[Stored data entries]
━━━━━━━━━━
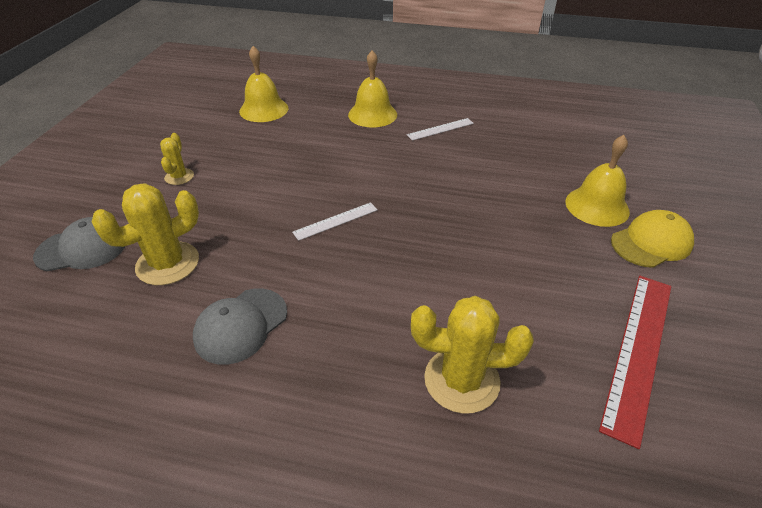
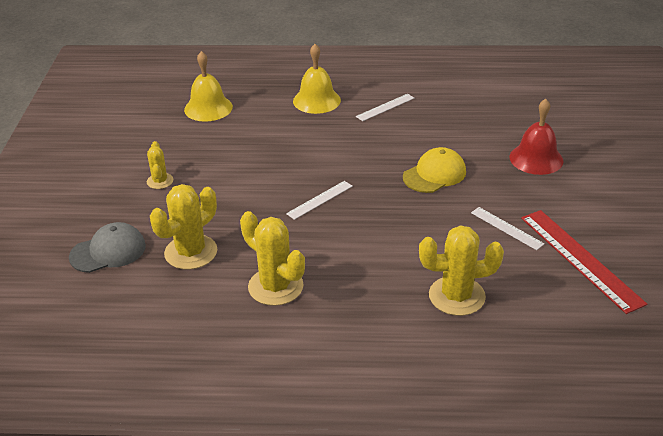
camera: 10 degrees left, 5 degrees down
(241, 325) = (275, 286): grey cap -> yellow cactus
(546, 290) = (506, 228): none -> white ruler
(597, 206) = (536, 159): yellow bell -> red bell
(639, 351) = (580, 259): red ruler -> red ruler turned 45 degrees counterclockwise
(651, 242) = (582, 182): yellow cap -> yellow cap (434, 174)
━━━━━━━━━━
Task details => Retype the records above line for line and exactly, omitting their pictures.

Exercise output =>
camera: 10 degrees left, 5 degrees down
(241, 325) = (275, 286): grey cap -> yellow cactus
(546, 290) = (506, 228): none -> white ruler
(597, 206) = (536, 159): yellow bell -> red bell
(639, 351) = (580, 259): red ruler -> red ruler turned 45 degrees counterclockwise
(651, 242) = (582, 182): yellow cap -> yellow cap (434, 174)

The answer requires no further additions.